WHAT THE TASK REQUIRES – Turn every line in the records below into one numbered list, skipping any blank lines. Leave the pictures out of your answer.

DATASET ROWS –
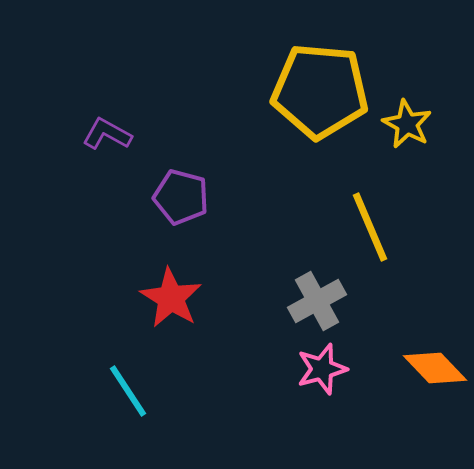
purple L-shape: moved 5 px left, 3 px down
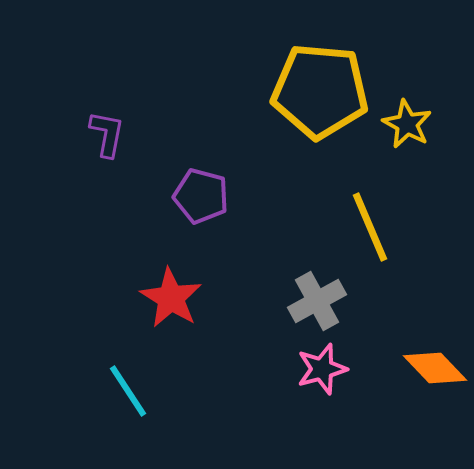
purple L-shape: rotated 72 degrees clockwise
purple pentagon: moved 20 px right, 1 px up
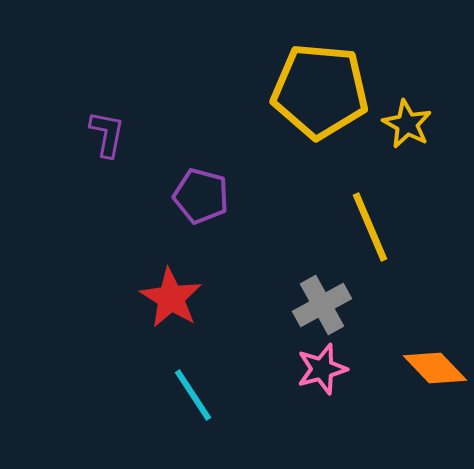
gray cross: moved 5 px right, 4 px down
cyan line: moved 65 px right, 4 px down
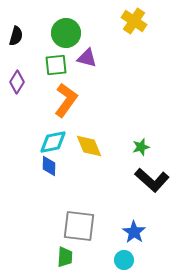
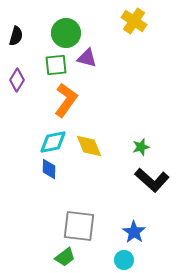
purple diamond: moved 2 px up
blue diamond: moved 3 px down
green trapezoid: rotated 50 degrees clockwise
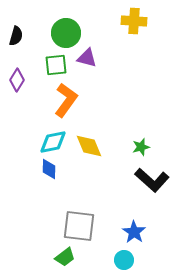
yellow cross: rotated 30 degrees counterclockwise
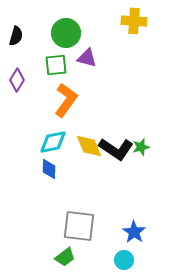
black L-shape: moved 36 px left, 31 px up; rotated 8 degrees counterclockwise
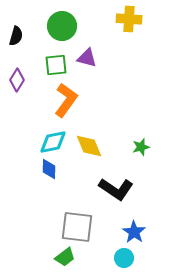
yellow cross: moved 5 px left, 2 px up
green circle: moved 4 px left, 7 px up
black L-shape: moved 40 px down
gray square: moved 2 px left, 1 px down
cyan circle: moved 2 px up
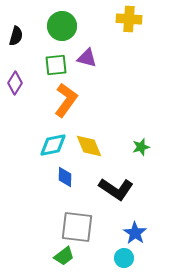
purple diamond: moved 2 px left, 3 px down
cyan diamond: moved 3 px down
blue diamond: moved 16 px right, 8 px down
blue star: moved 1 px right, 1 px down
green trapezoid: moved 1 px left, 1 px up
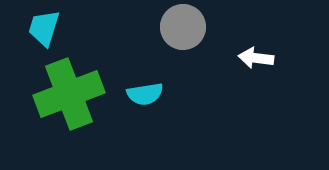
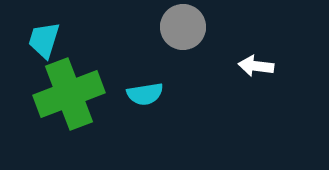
cyan trapezoid: moved 12 px down
white arrow: moved 8 px down
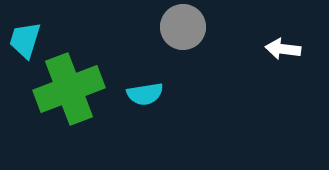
cyan trapezoid: moved 19 px left
white arrow: moved 27 px right, 17 px up
green cross: moved 5 px up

ANSWER –
1. purple L-shape: moved 5 px left, 3 px down
2. purple L-shape: rotated 72 degrees clockwise
3. purple pentagon: moved 20 px right, 1 px up
4. gray cross: moved 5 px right, 4 px down
5. cyan line: moved 65 px right, 4 px down
6. purple diamond: moved 2 px up
7. blue diamond: moved 3 px down
8. green trapezoid: rotated 50 degrees clockwise
9. yellow cross: rotated 30 degrees counterclockwise
10. black L-shape: moved 36 px left, 31 px up; rotated 8 degrees counterclockwise
11. yellow cross: moved 5 px left, 2 px up
12. green circle: moved 4 px left, 7 px up
13. black L-shape: moved 40 px down
14. gray square: moved 2 px left, 1 px down
15. cyan circle: moved 2 px up
16. purple diamond: moved 2 px left, 3 px down
17. cyan diamond: moved 3 px down
18. blue diamond: moved 16 px right, 8 px down
19. blue star: moved 1 px right, 1 px down
20. green trapezoid: moved 1 px left, 1 px up
21. cyan trapezoid: moved 12 px down
22. white arrow: moved 8 px down
23. cyan trapezoid: moved 19 px left
24. white arrow: moved 27 px right, 17 px up
25. green cross: moved 5 px up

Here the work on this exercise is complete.